*** Opening Data for this exercise ***

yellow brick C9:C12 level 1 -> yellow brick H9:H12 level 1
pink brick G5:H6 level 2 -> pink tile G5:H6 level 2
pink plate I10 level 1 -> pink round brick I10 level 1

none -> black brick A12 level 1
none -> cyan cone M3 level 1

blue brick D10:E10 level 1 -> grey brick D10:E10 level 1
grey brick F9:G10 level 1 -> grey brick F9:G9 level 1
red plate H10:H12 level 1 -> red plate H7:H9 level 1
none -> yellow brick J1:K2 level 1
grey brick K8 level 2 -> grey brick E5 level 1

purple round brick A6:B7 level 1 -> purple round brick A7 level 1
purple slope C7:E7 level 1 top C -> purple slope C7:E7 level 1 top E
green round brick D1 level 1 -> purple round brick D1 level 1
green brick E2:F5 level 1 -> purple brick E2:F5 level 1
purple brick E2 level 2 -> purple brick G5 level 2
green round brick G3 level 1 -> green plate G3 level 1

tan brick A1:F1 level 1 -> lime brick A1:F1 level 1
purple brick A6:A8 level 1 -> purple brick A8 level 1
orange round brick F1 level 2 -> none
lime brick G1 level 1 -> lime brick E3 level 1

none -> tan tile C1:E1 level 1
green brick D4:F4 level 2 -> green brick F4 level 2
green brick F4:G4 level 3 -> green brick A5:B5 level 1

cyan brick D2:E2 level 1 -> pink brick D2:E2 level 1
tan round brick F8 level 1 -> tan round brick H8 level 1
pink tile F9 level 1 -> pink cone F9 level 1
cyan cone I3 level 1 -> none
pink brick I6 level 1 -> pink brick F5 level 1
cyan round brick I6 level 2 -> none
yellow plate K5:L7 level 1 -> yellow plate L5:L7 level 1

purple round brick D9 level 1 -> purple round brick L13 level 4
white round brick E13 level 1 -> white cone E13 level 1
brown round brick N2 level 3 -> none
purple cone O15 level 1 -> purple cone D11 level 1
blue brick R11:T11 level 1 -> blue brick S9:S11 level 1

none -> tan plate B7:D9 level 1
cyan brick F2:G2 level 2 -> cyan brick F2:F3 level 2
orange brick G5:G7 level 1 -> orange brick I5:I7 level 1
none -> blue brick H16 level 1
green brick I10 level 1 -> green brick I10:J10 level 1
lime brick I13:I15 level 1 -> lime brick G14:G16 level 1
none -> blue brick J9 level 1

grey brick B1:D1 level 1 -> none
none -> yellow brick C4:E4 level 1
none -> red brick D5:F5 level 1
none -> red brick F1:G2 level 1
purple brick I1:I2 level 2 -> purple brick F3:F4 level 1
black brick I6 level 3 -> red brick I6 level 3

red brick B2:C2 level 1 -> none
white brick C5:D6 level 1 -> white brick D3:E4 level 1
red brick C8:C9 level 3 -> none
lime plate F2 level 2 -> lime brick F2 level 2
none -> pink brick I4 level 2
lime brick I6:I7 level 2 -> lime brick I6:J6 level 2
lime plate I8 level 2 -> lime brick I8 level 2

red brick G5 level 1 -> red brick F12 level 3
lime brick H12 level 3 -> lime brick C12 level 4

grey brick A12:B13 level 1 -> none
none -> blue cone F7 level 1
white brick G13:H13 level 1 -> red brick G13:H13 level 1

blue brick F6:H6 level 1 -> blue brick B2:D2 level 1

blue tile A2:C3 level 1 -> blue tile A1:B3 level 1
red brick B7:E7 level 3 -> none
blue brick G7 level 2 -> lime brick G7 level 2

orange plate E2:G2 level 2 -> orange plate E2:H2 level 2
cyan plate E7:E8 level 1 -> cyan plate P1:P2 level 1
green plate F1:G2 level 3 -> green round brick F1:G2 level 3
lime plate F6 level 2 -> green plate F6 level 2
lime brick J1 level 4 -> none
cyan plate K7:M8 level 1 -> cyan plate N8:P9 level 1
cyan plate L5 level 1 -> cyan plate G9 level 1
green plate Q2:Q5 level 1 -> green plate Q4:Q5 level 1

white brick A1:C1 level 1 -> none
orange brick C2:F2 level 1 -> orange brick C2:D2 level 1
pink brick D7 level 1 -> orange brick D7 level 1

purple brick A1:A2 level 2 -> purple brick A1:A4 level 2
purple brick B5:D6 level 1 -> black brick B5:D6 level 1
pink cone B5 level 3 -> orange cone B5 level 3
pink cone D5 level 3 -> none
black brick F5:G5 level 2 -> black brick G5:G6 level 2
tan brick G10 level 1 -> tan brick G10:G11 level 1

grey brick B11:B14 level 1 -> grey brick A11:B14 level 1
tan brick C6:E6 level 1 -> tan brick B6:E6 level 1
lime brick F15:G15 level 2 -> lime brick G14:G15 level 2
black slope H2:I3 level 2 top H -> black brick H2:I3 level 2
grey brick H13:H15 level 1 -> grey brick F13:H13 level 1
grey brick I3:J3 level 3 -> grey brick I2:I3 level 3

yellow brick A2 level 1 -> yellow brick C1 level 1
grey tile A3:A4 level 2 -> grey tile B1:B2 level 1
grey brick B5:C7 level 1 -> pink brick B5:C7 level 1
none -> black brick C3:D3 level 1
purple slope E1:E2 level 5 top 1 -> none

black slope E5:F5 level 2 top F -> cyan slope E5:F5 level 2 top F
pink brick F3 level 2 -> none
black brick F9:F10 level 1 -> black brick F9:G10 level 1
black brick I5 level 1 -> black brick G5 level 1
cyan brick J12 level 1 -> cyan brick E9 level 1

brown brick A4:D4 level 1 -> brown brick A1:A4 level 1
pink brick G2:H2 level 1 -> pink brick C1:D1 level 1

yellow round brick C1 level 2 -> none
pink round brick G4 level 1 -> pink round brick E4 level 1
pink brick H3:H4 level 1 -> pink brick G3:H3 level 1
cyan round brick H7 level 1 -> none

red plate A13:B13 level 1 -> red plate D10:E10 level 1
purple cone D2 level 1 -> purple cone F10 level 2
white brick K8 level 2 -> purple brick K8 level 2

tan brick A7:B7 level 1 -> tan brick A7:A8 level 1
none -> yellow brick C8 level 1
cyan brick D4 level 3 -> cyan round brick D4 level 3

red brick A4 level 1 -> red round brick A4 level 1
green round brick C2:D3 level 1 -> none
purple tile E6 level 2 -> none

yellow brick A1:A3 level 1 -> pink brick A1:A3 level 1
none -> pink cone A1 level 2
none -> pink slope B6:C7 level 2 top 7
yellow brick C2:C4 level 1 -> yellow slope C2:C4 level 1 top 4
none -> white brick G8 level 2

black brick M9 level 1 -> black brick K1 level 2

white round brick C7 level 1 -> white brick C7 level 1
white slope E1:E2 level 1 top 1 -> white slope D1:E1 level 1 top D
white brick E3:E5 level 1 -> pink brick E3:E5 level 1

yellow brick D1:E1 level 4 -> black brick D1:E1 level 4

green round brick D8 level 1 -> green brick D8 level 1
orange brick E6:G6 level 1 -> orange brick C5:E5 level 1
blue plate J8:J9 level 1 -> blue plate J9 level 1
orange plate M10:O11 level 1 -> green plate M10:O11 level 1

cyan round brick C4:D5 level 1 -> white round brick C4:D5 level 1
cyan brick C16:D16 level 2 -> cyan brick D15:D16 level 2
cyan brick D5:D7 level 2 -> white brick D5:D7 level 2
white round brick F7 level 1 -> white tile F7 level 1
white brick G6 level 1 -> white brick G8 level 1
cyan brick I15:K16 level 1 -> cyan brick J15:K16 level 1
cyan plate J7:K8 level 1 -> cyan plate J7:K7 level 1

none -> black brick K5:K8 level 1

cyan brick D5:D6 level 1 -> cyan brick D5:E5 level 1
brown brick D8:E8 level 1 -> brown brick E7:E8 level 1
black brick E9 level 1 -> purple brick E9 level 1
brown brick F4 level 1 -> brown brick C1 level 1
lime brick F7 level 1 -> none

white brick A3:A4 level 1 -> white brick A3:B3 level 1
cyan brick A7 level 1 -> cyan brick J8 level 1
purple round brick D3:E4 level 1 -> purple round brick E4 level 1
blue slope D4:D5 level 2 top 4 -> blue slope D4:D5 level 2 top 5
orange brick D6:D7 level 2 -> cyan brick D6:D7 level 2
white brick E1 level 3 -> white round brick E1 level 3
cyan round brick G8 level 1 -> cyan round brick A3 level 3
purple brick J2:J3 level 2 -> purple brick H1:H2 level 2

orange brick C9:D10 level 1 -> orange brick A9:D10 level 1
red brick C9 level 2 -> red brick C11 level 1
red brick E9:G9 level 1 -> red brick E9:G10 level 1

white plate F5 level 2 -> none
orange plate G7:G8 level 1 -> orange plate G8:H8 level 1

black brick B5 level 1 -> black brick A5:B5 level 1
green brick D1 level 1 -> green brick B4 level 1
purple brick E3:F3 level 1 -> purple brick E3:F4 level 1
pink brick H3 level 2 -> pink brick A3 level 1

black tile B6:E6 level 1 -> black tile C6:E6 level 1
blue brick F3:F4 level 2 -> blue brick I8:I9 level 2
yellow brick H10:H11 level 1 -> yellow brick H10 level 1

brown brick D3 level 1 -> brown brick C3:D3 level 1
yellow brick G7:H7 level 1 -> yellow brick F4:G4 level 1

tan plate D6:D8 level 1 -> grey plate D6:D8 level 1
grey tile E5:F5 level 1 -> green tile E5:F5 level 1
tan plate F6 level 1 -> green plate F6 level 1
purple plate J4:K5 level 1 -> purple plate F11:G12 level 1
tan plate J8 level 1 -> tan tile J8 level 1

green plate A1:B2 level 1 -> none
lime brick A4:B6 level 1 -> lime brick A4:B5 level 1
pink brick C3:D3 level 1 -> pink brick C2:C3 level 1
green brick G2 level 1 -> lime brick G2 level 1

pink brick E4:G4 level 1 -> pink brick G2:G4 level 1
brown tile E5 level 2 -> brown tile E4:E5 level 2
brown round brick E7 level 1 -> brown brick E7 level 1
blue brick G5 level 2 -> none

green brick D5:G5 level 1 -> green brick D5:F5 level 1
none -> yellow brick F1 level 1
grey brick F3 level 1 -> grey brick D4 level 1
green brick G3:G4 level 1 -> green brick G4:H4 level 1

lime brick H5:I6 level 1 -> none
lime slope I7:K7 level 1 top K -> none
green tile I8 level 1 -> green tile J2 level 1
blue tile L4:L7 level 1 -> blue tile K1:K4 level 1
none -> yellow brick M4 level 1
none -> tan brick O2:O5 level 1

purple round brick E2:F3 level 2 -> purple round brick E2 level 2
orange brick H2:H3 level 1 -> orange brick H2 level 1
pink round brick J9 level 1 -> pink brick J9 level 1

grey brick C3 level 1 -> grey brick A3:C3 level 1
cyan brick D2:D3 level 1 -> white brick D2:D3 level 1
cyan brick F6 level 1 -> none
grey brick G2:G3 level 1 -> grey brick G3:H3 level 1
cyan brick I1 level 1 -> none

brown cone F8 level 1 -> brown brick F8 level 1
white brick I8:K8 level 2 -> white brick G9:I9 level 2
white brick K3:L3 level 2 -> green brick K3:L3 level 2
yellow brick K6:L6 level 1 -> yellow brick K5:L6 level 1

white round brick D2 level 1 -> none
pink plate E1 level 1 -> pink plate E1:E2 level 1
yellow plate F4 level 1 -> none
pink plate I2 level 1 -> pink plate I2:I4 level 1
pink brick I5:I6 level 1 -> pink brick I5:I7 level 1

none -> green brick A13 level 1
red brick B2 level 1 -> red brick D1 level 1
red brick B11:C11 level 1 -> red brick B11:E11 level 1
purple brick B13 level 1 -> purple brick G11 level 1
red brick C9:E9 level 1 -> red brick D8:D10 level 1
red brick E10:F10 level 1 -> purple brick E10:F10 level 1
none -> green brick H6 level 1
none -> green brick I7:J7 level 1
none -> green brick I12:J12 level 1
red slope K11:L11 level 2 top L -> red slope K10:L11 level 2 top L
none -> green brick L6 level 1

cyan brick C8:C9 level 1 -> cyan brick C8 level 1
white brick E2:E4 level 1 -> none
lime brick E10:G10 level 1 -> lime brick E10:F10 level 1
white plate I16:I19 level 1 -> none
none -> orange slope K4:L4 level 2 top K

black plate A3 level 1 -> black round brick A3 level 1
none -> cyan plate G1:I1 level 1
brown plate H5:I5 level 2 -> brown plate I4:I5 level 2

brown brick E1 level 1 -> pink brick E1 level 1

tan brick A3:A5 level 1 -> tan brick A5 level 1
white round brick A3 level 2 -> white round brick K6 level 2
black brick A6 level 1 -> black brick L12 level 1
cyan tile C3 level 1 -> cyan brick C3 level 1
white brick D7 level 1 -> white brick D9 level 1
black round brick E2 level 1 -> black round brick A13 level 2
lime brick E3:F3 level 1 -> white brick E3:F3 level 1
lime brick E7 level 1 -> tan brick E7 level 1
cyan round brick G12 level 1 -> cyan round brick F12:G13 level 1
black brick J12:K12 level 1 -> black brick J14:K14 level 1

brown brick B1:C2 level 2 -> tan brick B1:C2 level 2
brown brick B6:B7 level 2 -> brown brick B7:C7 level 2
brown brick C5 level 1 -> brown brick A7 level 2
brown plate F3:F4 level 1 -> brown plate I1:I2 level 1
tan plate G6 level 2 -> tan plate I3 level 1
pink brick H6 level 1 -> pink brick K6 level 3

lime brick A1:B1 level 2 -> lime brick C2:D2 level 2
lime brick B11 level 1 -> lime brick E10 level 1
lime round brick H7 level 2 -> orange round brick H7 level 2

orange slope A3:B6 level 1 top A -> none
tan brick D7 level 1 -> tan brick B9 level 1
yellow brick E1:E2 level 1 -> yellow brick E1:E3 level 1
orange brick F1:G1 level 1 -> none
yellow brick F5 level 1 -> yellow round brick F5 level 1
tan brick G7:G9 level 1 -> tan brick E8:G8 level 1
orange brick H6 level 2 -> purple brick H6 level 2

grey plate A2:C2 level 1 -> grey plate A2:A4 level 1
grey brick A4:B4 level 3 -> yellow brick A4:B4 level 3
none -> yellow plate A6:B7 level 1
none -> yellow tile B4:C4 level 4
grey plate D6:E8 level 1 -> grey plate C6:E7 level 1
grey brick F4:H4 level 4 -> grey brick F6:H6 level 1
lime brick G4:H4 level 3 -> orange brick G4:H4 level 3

*** Closing Data for this exercise ***

> _Problem details_
A verbatim transcription is needed of the lines above, starting at the line with "none -> black brick C3:D3 level 1" and ending at the line with "cyan brick J12", both included, and of nothing else.

> _Output of the exercise_
none -> black brick C3:D3 level 1
purple slope E1:E2 level 5 top 1 -> none

black slope E5:F5 level 2 top F -> cyan slope E5:F5 level 2 top F
pink brick F3 level 2 -> none
black brick F9:F10 level 1 -> black brick F9:G10 level 1
black brick I5 level 1 -> black brick G5 level 1
cyan brick J12 level 1 -> cyan brick E9 level 1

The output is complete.